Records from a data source
____________________
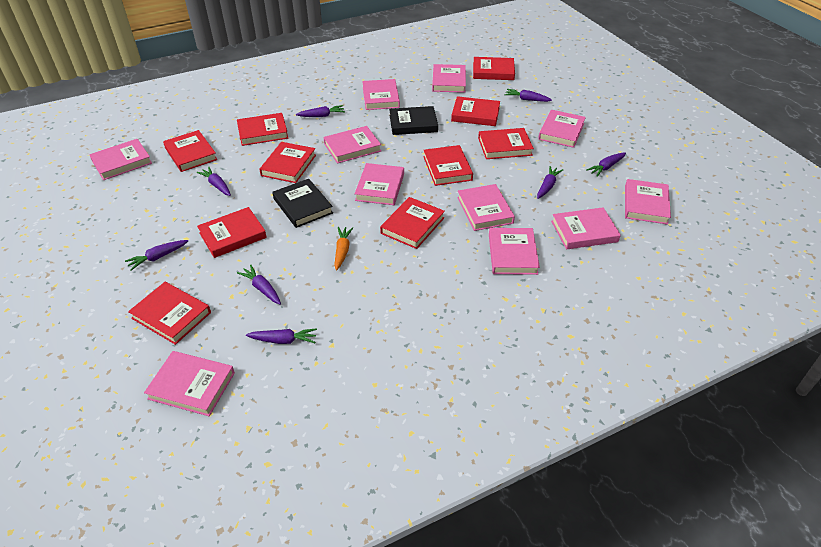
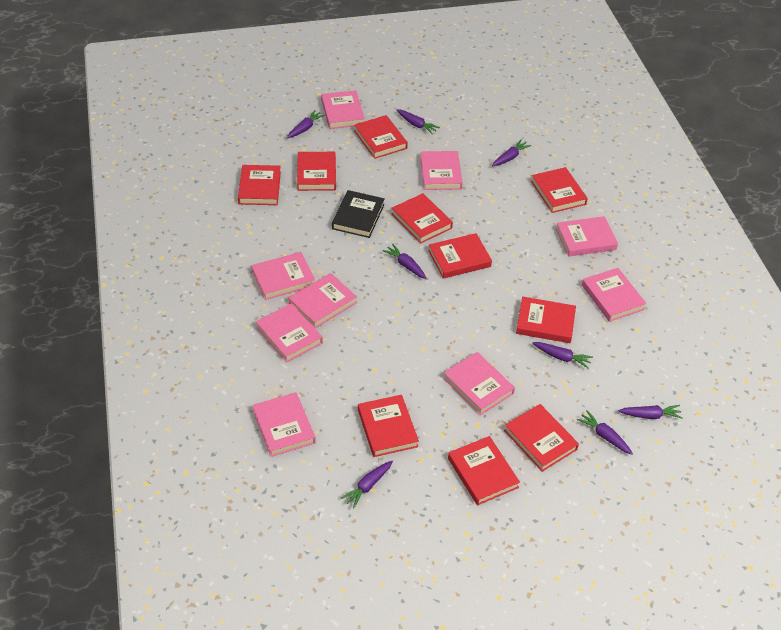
black book: 2 -> 1
orange carrot: 1 -> 0
pink book: 11 -> 9

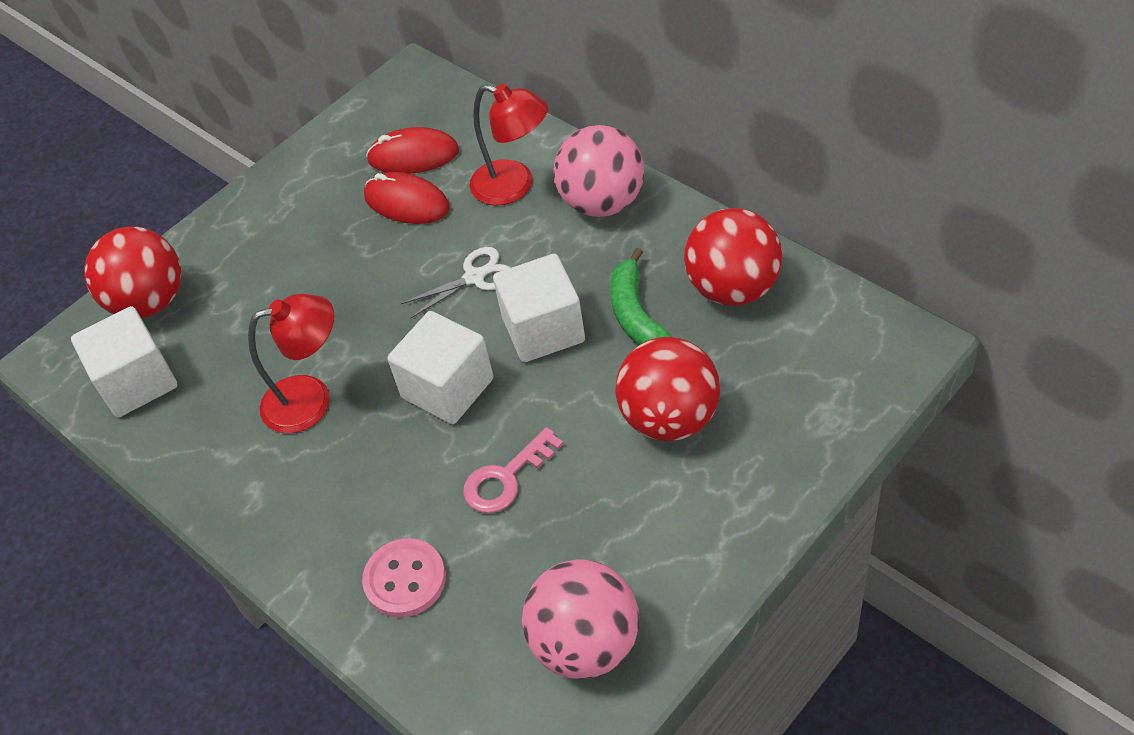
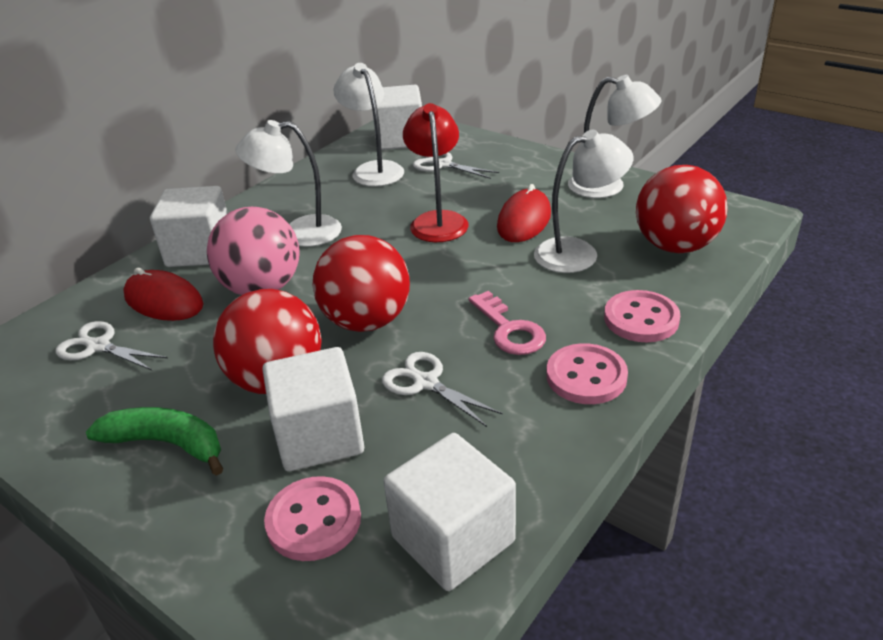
pink ball: 2 -> 1
pink button: 1 -> 3
red lamp: 2 -> 1
white cube: 3 -> 4
white lamp: 0 -> 4
white scissors: 1 -> 3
____________________
=== WHAT IS BEING ASKED ===
What is needed is every record above, restated word for word, with the pictures left out.

=== WRITTEN SOLUTION ===
black book: 2 -> 1
orange carrot: 1 -> 0
pink book: 11 -> 9

pink ball: 2 -> 1
pink button: 1 -> 3
red lamp: 2 -> 1
white cube: 3 -> 4
white lamp: 0 -> 4
white scissors: 1 -> 3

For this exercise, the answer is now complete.